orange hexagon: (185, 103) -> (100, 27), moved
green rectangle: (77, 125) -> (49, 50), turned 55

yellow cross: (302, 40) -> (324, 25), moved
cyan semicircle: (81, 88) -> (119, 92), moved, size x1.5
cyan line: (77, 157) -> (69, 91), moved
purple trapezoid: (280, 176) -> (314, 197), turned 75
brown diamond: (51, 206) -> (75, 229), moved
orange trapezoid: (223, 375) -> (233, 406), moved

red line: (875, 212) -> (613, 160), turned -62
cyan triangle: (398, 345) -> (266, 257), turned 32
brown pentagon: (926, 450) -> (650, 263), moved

...

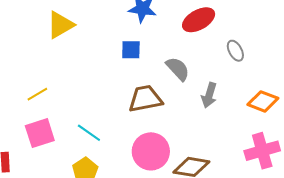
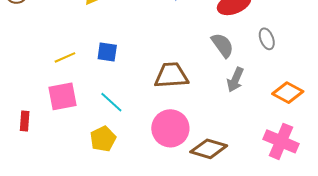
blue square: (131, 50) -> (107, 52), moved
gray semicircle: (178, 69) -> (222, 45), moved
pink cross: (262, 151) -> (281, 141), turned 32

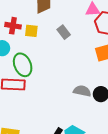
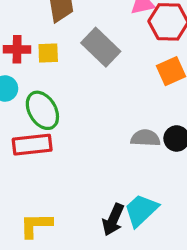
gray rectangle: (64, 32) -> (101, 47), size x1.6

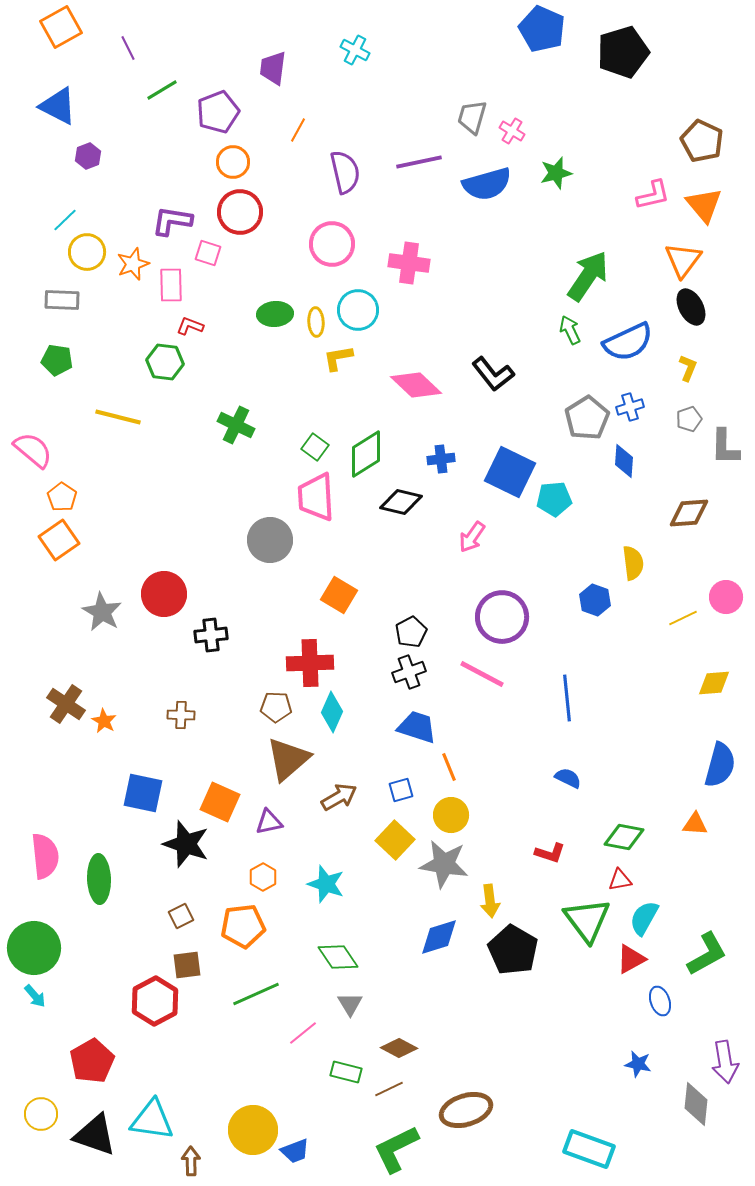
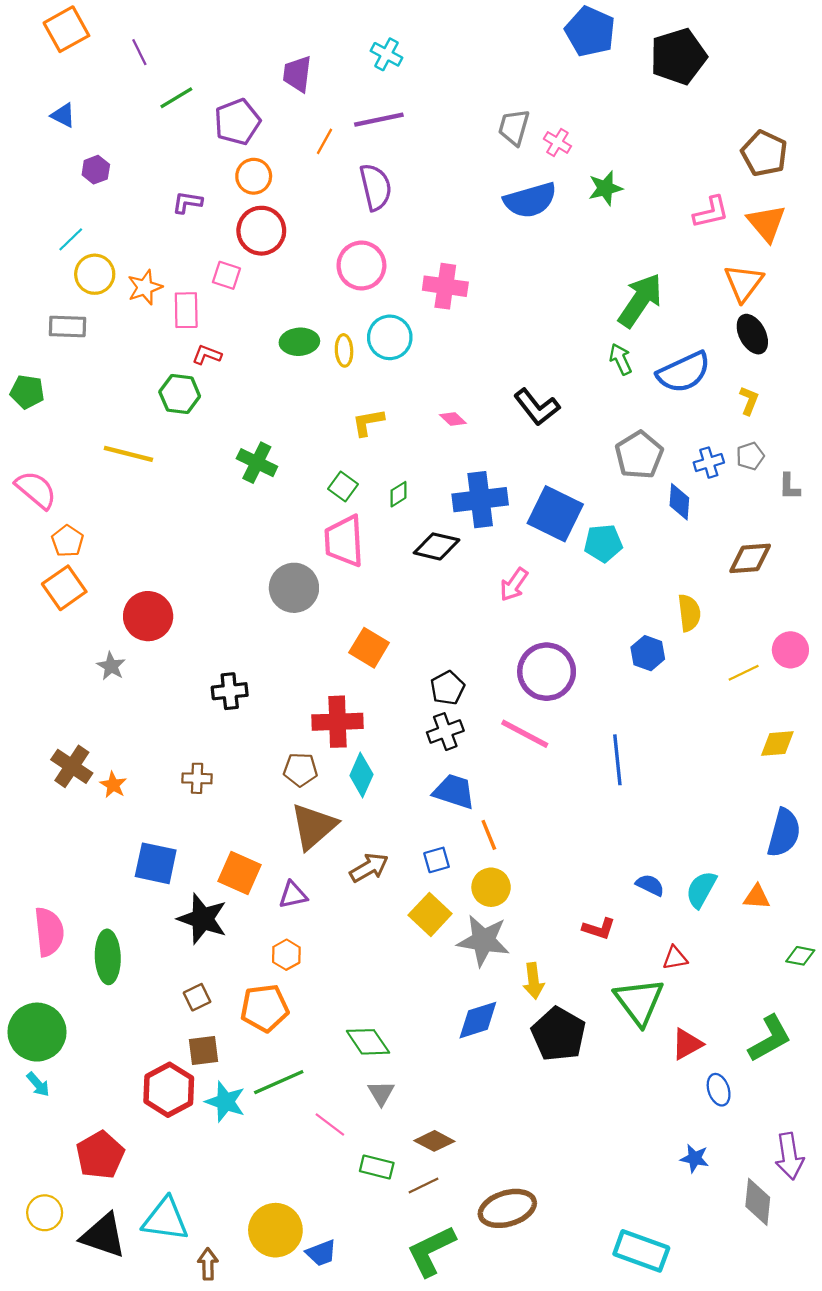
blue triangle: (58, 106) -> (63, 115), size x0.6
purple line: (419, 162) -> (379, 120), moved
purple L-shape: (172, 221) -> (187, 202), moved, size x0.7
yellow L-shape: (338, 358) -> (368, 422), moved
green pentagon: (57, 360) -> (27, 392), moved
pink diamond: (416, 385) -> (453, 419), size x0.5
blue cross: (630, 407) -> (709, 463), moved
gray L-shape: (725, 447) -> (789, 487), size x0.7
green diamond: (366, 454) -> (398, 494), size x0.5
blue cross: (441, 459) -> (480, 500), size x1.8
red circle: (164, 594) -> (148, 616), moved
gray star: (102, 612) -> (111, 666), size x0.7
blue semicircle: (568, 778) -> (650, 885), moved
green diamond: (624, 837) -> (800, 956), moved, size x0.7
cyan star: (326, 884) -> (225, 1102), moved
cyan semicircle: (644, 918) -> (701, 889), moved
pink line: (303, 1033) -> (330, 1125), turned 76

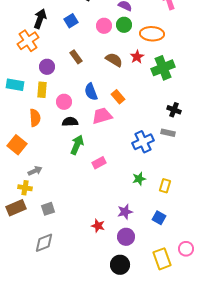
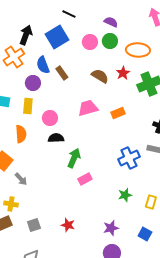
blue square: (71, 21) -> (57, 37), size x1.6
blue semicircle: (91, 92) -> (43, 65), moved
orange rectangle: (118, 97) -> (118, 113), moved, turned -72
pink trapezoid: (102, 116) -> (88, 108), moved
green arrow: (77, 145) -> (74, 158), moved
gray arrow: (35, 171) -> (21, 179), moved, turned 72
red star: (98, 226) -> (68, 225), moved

...

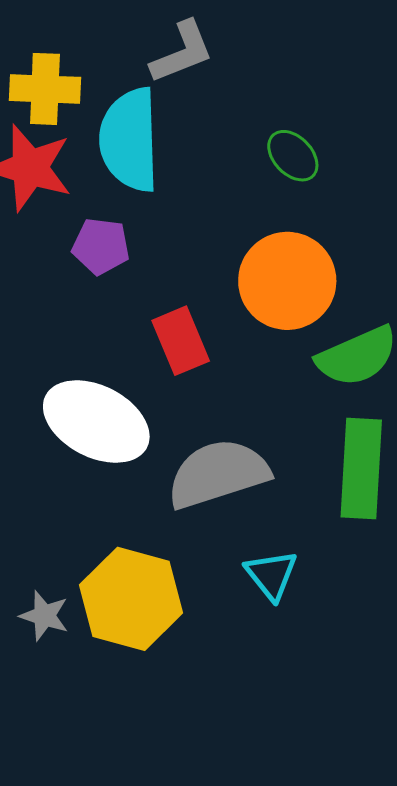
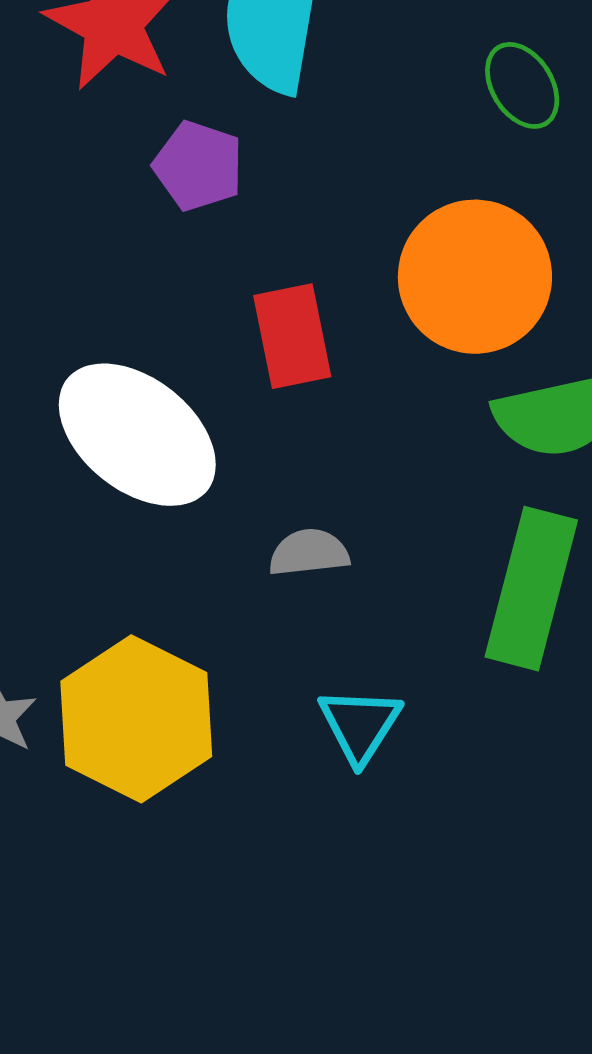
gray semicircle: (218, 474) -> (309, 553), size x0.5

EXERCISE OBJECTIVE:
Scan the material line by line and report each one that contains "semicircle".

RESPONSE:
cyan semicircle: (81, 88) -> (119, 92), moved, size x1.5
gray semicircle: (178, 69) -> (222, 45), moved
blue semicircle: (568, 778) -> (650, 885), moved
cyan semicircle: (644, 918) -> (701, 889), moved
blue semicircle: (91, 92) -> (43, 65), moved
gray semicircle: (218, 474) -> (309, 553), size x0.5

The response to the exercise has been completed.